Activity:
The answer is the line that contains "SONAR2 pin ECHO: D5 -> D4" followed by every later line of the entries below, each repeated exactly, and nothing else.
□ □ □ □
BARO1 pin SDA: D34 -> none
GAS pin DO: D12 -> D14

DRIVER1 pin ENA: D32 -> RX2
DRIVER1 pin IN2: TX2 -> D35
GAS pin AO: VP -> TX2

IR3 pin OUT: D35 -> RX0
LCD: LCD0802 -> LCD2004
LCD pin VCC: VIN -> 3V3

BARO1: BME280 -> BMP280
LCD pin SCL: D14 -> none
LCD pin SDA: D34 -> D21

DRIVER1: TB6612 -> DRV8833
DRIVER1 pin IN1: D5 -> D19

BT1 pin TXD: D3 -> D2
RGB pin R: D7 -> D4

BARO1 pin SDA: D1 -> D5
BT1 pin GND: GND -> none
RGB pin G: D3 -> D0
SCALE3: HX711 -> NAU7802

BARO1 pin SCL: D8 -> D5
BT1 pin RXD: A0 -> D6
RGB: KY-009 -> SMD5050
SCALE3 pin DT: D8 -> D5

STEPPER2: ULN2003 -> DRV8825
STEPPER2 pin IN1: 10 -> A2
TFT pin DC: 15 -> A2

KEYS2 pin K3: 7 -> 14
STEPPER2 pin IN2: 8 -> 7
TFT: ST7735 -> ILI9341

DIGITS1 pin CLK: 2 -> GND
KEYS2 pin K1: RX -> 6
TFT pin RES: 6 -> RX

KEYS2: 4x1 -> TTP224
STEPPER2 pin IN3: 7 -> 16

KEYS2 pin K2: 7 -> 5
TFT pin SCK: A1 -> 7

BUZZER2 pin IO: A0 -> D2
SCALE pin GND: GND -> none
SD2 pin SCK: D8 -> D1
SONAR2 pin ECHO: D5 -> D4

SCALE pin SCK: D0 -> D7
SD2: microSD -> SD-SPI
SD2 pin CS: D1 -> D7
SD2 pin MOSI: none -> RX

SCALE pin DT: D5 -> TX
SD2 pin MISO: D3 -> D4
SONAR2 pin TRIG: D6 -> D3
□ □ □ □
Written reply:
SONAR2 pin ECHO: D5 -> D4

SCALE pin SCK: D0 -> D7
SD2: microSD -> SD-SPI
SD2 pin CS: D1 -> D7
SD2 pin MOSI: none -> RX

SCALE pin DT: D5 -> TX
SD2 pin MISO: D3 -> D4
SONAR2 pin TRIG: D6 -> D3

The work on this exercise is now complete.